* WHAT TO DO: All lines from the one containing "turquoise goblet [462,267,490,324]" to the end of the listing below are to be reproduced exactly, and no others.

* INPUT DATA:
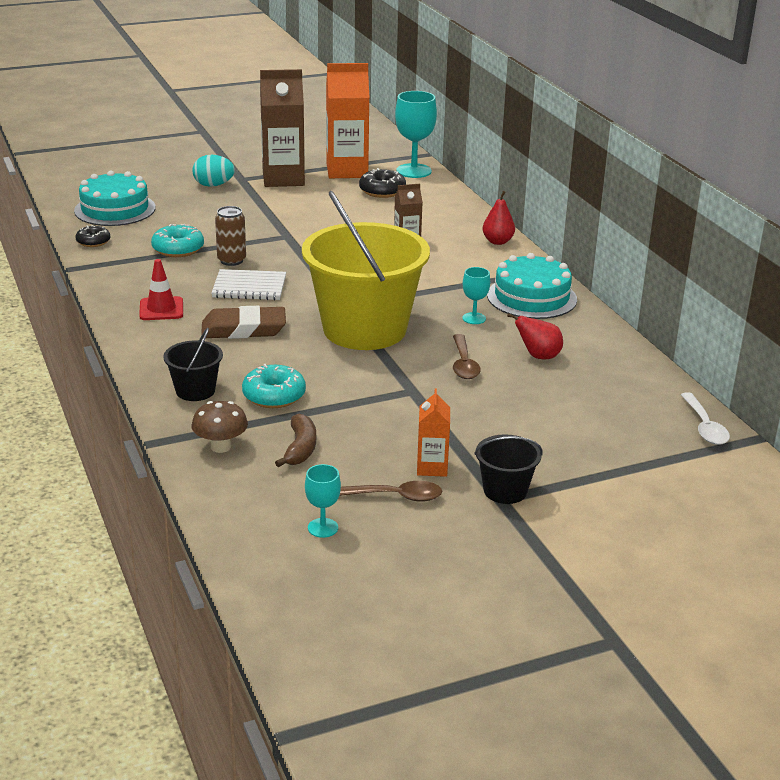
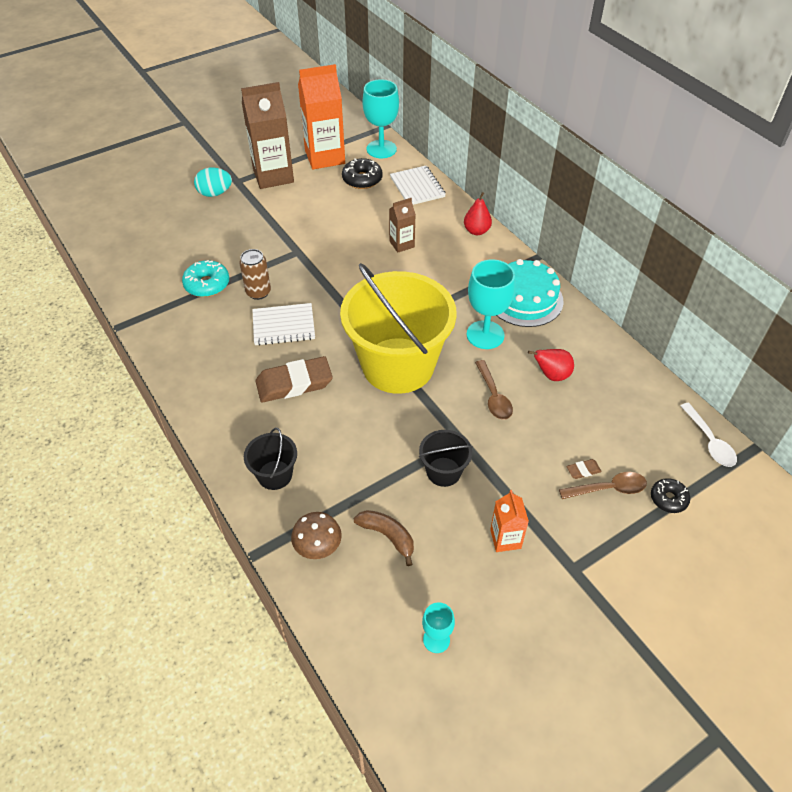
camera: 10 degrees left, 20 degrees up
turquoise cake [74,171,155,226] -> none
black donut [75,225,110,247] -> black donut moved to [651,478,690,513]
red traffic cone [139,259,183,320] -> none
turquoise donut [242,364,306,408] -> none
brown banana [275,414,316,467] -> brown banana turned 45 degrees counterclockwise [354,510,414,566]
brown spoon [339,481,443,502] -> brown spoon moved to [559,472,647,499]
turquoise goblet [462,267,490,324] -> turquoise goblet [467,259,515,349], size x1.87
black bucket [474,434,542,504] -> black bucket moved to [419,430,473,487]
none -> white notebook [390,166,446,205]
none -> brown eraser [567,459,602,479]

* ANSWER FOR THE TASK:
turquoise goblet [462,267,490,324] -> turquoise goblet [467,259,515,349], size x1.87
black bucket [474,434,542,504] -> black bucket moved to [419,430,473,487]
none -> white notebook [390,166,446,205]
none -> brown eraser [567,459,602,479]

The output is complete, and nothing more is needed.